Data excerpts
------------------------------------------------------------

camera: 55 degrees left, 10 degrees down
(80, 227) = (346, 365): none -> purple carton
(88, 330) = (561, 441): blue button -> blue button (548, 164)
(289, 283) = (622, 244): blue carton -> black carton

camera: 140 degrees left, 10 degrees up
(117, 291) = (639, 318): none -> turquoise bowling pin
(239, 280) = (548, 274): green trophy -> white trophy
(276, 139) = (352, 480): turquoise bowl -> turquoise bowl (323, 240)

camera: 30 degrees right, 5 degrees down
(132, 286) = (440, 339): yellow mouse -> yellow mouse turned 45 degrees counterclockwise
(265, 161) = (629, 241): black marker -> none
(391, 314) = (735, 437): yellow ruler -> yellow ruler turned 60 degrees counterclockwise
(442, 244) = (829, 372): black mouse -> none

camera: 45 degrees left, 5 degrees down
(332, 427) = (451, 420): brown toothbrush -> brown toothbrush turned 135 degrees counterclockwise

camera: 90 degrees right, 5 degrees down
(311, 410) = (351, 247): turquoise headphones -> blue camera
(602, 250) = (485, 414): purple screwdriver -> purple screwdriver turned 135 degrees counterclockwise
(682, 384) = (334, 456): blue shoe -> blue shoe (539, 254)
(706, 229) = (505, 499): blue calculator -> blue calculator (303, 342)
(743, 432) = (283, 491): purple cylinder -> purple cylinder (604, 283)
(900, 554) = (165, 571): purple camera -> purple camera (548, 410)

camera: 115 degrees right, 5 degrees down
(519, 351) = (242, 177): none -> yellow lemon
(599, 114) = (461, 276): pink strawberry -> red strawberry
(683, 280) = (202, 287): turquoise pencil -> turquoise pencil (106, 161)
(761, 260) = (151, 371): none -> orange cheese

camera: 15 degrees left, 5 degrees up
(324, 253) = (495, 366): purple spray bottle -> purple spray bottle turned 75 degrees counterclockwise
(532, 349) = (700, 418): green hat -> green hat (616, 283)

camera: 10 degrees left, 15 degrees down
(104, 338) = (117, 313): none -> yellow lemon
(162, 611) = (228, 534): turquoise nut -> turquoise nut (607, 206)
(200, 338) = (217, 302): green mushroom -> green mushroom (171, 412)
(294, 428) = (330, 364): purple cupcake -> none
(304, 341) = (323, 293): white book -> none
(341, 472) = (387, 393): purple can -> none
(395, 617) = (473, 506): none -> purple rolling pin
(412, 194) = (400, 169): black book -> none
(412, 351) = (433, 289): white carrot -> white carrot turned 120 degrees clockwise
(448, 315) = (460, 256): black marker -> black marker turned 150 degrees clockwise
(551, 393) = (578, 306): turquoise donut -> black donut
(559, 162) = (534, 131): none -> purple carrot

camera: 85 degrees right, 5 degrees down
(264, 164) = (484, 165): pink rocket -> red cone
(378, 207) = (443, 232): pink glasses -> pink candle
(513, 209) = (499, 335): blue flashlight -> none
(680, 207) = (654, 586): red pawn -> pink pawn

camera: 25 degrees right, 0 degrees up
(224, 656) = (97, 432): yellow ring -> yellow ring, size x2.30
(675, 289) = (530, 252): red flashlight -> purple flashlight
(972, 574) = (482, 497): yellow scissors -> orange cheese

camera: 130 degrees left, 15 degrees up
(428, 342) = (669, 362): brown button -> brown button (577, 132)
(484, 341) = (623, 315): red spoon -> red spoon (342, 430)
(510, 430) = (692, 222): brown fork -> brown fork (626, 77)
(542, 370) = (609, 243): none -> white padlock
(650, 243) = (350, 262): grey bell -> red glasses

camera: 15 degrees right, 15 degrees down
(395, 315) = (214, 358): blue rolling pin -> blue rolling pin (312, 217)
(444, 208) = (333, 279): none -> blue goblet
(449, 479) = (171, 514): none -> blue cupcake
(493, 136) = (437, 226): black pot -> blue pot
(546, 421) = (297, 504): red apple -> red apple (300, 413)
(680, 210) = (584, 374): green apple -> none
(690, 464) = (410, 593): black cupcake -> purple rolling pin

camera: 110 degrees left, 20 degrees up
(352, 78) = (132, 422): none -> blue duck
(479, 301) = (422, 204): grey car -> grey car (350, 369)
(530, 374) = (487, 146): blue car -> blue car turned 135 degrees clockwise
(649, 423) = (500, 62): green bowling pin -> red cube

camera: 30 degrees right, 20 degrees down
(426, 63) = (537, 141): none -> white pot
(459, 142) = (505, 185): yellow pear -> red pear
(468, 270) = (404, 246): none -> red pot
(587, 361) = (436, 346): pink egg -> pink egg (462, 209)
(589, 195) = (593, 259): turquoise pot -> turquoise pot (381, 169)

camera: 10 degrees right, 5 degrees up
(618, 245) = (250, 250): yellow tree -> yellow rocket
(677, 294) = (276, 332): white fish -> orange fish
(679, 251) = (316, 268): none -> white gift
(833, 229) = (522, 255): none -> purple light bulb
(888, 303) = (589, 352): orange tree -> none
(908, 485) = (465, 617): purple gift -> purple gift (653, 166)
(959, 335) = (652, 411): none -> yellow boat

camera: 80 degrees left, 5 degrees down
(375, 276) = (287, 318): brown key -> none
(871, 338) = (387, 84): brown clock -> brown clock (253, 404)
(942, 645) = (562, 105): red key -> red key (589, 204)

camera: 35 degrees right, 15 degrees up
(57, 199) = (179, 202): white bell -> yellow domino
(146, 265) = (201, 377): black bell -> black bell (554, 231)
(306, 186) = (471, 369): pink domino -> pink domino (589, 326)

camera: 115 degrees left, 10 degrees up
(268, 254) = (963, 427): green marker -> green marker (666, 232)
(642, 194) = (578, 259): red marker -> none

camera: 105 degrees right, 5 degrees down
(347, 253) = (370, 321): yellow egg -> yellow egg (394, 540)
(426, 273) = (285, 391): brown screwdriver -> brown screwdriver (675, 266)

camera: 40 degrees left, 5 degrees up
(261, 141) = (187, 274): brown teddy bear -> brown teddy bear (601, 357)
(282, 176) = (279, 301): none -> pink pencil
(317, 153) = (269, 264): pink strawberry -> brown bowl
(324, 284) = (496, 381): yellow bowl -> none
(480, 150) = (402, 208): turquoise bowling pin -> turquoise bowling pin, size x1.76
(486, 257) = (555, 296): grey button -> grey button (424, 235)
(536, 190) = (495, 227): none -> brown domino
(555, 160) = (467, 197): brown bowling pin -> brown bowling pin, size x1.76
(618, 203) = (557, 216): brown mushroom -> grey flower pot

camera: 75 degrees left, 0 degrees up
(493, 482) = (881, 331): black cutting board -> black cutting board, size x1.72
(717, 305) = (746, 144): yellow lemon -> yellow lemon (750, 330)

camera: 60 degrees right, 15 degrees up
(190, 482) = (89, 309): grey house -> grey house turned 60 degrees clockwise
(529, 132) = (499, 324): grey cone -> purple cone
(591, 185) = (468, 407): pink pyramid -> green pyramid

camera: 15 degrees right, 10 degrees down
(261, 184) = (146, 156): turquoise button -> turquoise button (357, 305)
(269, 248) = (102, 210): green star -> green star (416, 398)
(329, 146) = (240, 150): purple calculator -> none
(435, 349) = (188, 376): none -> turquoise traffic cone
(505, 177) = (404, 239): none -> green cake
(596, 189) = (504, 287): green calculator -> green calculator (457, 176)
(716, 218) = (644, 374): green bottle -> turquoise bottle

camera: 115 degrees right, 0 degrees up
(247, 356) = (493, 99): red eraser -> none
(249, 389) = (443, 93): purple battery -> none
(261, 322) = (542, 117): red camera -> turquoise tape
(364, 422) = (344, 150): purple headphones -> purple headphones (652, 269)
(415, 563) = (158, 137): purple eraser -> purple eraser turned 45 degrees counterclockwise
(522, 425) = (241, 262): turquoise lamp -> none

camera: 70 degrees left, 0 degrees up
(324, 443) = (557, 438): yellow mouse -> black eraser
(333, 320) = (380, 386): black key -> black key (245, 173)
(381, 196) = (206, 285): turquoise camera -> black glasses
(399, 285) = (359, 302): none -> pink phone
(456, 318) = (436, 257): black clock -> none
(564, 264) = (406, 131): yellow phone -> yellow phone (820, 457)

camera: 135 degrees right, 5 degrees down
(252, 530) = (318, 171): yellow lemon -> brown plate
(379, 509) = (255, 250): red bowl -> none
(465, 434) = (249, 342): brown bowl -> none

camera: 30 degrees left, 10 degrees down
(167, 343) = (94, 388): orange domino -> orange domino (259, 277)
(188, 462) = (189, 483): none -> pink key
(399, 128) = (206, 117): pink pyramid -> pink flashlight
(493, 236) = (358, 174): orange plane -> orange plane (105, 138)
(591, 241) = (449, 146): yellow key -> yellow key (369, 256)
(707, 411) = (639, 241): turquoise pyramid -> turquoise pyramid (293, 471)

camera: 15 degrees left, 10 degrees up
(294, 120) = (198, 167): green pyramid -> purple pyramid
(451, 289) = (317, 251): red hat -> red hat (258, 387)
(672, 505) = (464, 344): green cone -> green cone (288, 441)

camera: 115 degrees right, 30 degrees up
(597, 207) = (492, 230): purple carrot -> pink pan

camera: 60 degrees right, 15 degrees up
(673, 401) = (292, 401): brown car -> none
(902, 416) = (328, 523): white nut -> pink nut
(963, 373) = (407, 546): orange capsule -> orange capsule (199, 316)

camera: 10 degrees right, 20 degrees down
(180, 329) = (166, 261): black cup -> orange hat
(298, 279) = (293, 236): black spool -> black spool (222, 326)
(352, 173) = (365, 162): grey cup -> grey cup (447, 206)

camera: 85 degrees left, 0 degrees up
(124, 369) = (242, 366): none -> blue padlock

------------------------------------------------------------

- _Task item_:
Output exactly, and only, the lines running from the one that contains "(298, 279) = (293, 236): black" through the last line of the entries above.

- _Your solution_:
(298, 279) = (293, 236): black spool -> black spool (222, 326)
(352, 173) = (365, 162): grey cup -> grey cup (447, 206)

camera: 85 degrees left, 0 degrees up
(124, 369) = (242, 366): none -> blue padlock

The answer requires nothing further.